** Opening SOURCE MATERIAL block **

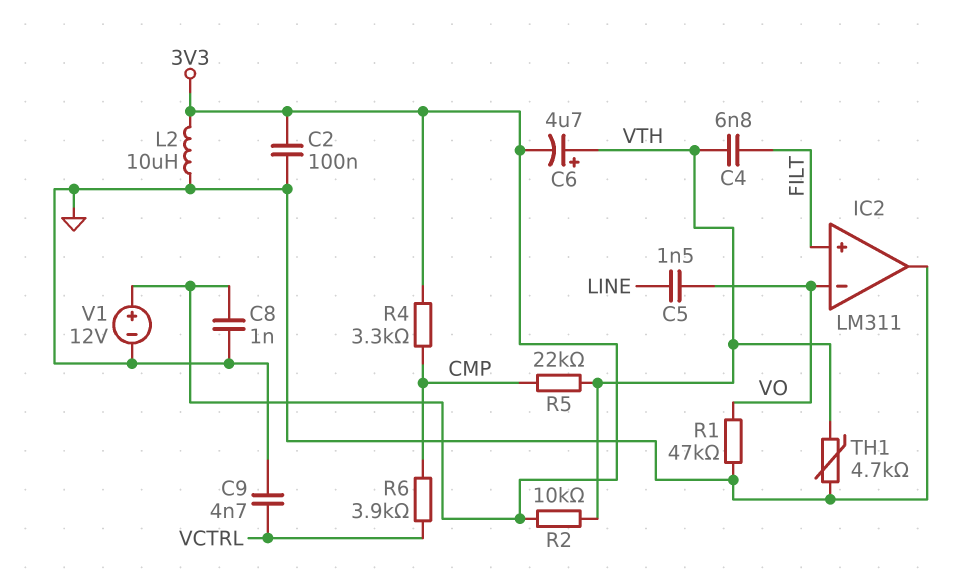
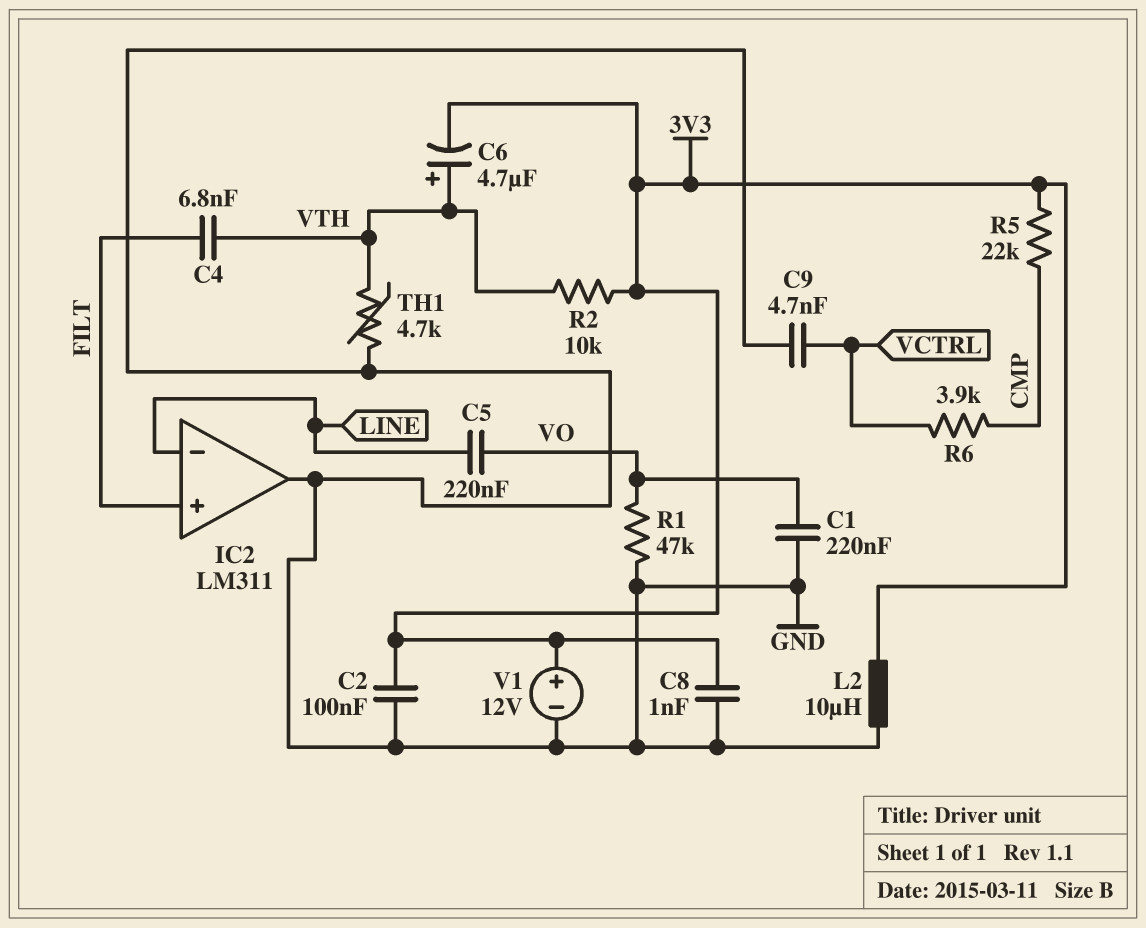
C1: none -> 220nF (GND, VO)
C5: 1.5nF (LINE, VO) -> 220nF (LINE, VO)
IC2 pin in-: VO -> LINE
R4: 3.3k (3V3, CMP) -> none
R5: 22k (CMP, VTH) -> 22k (3V3, CMP)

** Closing SOURCE MATERIAL block **

§ **TASK TO CARRY OUT**
The records above must be repeated in full and exactly, but without any of the pictures.

§ **OUTPUT**
C1: none -> 220nF (GND, VO)
C5: 1.5nF (LINE, VO) -> 220nF (LINE, VO)
IC2 pin in-: VO -> LINE
R4: 3.3k (3V3, CMP) -> none
R5: 22k (CMP, VTH) -> 22k (3V3, CMP)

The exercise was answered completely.